# The problem
Each line of the data below from the one holding "orange pekibakel (no. 2 from left)" to the one holding "brown turopa (no. 3 from left)", inclusive, is to be reproduced exactly; no other line belongs in the answer.

··· The input

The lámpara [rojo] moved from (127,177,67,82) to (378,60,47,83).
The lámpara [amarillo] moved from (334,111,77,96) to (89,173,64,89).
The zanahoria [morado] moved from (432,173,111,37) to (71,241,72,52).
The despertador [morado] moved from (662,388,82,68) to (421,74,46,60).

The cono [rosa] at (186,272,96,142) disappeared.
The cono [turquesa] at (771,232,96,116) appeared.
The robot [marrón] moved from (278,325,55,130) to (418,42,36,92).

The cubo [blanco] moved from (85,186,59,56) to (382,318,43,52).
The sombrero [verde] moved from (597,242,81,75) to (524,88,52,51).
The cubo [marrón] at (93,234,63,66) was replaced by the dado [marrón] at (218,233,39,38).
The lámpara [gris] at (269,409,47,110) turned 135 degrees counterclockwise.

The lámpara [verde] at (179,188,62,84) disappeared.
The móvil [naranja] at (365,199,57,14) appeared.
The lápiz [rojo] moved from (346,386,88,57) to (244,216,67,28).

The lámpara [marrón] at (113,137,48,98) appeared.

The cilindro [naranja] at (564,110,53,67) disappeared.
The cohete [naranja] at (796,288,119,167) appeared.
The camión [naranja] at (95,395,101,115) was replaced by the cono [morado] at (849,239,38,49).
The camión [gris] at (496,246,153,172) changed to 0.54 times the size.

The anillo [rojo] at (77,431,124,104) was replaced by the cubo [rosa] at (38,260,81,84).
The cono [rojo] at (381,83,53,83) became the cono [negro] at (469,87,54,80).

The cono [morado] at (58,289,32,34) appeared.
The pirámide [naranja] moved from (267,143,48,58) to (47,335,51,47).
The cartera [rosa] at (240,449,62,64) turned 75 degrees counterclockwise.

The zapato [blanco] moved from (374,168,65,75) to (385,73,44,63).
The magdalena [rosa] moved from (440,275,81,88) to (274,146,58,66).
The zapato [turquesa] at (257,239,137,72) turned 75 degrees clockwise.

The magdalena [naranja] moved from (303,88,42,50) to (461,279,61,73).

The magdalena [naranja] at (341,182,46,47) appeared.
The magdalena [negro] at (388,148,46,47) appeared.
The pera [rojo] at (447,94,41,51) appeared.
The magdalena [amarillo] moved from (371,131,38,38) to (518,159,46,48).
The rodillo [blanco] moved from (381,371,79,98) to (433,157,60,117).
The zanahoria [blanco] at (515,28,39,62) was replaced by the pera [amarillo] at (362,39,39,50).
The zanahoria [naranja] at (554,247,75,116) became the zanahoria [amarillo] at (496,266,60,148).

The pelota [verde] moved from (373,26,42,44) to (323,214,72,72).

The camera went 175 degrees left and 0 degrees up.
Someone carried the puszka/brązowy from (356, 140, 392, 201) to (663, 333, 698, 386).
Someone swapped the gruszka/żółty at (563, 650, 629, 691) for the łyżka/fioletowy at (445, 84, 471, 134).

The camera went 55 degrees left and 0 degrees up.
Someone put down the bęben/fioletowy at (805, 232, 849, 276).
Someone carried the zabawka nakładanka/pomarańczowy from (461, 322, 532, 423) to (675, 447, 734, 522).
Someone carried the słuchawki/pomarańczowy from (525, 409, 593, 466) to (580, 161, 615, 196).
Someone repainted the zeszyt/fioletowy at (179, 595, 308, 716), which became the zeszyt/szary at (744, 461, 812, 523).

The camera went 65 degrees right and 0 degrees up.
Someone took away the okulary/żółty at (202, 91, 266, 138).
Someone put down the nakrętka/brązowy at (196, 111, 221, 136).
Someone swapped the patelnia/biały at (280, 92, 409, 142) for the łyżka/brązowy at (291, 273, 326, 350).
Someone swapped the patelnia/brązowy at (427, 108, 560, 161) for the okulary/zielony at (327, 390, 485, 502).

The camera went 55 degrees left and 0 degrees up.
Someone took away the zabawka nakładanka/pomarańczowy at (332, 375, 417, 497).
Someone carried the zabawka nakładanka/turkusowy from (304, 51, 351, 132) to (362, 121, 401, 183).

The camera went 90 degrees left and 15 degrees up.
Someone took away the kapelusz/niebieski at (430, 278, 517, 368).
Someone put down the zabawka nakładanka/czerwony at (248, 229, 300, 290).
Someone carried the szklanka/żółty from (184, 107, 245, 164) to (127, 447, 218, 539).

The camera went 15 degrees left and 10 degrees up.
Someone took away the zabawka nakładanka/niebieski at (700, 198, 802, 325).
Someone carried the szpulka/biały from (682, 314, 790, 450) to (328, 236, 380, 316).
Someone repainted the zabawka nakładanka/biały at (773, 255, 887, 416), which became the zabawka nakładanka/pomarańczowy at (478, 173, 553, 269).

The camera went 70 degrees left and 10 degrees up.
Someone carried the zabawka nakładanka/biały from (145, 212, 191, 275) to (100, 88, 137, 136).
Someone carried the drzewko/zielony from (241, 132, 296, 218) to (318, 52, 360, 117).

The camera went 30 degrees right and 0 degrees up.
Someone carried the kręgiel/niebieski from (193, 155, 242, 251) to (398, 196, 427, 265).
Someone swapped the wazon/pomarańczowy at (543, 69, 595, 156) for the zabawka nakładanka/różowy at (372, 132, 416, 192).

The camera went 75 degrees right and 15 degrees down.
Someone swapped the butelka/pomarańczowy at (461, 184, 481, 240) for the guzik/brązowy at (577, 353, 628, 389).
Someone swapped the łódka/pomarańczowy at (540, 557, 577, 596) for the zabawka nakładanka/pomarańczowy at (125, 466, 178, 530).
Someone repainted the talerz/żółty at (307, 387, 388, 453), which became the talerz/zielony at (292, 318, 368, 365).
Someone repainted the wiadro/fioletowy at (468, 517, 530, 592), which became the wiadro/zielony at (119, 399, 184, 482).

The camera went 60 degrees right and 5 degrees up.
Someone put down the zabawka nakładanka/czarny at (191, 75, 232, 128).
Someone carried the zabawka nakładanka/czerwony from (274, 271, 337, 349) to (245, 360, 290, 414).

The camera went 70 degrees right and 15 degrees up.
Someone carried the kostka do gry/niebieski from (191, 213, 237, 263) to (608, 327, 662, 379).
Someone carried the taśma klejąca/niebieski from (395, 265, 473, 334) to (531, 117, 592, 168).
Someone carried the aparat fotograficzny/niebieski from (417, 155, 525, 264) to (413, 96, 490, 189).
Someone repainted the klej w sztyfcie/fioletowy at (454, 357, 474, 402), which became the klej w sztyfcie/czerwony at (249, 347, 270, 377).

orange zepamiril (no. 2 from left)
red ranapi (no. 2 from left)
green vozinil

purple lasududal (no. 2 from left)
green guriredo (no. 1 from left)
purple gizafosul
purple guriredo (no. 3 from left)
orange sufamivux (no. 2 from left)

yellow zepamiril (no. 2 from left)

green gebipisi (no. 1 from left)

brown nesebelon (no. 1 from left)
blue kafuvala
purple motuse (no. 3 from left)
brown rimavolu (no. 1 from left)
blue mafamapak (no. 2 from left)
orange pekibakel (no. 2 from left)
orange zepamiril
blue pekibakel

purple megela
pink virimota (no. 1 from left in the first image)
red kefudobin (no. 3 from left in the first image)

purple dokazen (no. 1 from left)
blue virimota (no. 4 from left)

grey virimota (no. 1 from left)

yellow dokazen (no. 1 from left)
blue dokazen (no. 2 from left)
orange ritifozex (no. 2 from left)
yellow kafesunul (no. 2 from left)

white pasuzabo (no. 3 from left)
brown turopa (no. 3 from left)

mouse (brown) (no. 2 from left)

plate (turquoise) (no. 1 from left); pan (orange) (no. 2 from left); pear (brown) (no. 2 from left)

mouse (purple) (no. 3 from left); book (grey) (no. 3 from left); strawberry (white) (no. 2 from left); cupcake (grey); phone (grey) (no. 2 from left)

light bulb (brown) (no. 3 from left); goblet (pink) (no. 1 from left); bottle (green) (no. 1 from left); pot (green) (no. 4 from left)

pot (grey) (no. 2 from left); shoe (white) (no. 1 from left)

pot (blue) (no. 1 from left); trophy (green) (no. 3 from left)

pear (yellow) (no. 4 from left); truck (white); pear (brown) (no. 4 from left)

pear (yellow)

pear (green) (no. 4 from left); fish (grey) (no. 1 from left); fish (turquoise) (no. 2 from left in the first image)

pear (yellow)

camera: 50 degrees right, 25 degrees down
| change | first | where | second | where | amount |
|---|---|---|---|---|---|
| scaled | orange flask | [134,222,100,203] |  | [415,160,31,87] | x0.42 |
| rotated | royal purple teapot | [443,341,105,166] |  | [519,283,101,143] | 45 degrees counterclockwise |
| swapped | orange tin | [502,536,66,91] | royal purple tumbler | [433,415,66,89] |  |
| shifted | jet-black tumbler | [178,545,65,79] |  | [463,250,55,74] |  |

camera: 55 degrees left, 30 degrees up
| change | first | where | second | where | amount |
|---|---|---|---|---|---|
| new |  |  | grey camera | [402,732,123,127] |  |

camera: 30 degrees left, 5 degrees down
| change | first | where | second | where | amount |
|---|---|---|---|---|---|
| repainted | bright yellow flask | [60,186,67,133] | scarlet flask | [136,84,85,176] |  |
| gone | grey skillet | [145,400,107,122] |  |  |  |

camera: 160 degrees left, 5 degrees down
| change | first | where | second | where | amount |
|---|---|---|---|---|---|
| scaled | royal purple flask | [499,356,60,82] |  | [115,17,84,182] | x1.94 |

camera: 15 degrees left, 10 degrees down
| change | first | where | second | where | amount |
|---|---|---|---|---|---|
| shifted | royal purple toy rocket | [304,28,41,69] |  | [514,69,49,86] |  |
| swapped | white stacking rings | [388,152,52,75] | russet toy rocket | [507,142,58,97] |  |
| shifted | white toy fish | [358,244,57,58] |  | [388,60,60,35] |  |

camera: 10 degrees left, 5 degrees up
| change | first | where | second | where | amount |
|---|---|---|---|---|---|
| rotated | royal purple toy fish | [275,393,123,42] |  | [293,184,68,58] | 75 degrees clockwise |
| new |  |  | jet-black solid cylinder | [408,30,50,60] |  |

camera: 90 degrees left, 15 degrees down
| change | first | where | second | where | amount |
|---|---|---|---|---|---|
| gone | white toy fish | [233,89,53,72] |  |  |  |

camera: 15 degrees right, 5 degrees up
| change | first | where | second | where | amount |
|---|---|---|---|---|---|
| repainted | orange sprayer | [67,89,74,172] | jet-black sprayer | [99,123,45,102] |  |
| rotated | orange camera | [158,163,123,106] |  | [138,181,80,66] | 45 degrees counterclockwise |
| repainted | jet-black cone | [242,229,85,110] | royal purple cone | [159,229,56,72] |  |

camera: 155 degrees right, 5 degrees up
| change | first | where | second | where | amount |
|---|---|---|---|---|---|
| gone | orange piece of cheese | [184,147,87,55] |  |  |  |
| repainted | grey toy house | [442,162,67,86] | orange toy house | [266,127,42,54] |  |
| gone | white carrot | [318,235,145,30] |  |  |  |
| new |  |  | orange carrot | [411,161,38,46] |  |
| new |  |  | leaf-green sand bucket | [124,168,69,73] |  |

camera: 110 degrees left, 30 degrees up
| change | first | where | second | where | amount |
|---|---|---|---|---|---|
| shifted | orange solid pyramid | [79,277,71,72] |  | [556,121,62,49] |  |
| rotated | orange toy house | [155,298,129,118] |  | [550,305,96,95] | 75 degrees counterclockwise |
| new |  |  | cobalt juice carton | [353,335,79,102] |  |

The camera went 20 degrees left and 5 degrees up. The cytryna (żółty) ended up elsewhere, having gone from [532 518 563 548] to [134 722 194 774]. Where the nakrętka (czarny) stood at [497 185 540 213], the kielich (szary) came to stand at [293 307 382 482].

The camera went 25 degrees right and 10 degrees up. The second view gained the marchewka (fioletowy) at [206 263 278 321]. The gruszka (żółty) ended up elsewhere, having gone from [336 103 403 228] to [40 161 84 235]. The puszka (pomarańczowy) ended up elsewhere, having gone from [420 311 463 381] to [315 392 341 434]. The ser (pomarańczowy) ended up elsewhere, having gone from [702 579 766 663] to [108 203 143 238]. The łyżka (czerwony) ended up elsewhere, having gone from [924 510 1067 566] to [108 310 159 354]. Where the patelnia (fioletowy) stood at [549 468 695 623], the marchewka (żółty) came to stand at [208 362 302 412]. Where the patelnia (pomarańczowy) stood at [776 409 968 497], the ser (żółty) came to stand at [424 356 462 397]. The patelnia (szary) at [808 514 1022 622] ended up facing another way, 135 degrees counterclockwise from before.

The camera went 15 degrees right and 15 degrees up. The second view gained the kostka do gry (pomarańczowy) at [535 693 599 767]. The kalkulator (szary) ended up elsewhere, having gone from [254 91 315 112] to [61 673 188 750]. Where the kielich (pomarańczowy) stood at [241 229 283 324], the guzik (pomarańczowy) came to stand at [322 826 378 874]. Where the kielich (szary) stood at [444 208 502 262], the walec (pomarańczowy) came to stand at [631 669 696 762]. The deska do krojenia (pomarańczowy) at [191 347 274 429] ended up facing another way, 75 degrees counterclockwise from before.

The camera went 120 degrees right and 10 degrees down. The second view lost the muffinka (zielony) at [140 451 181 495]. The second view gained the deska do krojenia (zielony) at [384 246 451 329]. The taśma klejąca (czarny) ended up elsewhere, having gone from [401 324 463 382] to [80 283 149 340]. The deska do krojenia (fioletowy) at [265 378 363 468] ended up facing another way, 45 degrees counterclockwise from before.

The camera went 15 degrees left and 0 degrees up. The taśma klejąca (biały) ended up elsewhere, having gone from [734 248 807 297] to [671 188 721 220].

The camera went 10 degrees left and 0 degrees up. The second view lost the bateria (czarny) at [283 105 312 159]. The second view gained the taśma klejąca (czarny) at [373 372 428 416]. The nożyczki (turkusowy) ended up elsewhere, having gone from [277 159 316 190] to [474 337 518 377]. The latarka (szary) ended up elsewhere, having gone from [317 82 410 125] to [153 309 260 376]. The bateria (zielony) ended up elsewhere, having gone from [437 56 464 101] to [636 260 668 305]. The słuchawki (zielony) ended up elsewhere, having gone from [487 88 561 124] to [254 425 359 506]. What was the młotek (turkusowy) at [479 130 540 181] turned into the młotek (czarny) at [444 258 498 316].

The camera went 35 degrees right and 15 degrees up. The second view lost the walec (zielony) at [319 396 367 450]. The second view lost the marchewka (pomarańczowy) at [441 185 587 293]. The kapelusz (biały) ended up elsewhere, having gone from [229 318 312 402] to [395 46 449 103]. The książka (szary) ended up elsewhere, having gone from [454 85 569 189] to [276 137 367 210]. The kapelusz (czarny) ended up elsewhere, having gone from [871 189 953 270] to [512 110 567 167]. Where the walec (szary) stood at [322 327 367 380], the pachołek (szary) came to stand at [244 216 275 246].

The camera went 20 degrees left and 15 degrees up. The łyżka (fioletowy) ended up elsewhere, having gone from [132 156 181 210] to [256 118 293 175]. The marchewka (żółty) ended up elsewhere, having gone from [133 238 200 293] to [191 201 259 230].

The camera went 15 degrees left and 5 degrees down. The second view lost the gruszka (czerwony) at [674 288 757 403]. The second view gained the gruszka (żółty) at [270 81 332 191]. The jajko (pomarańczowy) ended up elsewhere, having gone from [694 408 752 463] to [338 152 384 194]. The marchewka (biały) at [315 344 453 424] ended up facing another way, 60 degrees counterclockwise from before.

······

# Task output
orange pekibakel (no. 2 from left)
orange zepamiril
blue pekibakel

purple megela
pink virimota (no. 1 from left in the first image)
red kefudobin (no. 3 from left in the first image)

purple dokazen (no. 1 from left)
blue virimota (no. 4 from left)

grey virimota (no. 1 from left)

yellow dokazen (no. 1 from left)
blue dokazen (no. 2 from left)
orange ritifozex (no. 2 from left)
yellow kafesunul (no. 2 from left)

white pasuzabo (no. 3 from left)
brown turopa (no. 3 from left)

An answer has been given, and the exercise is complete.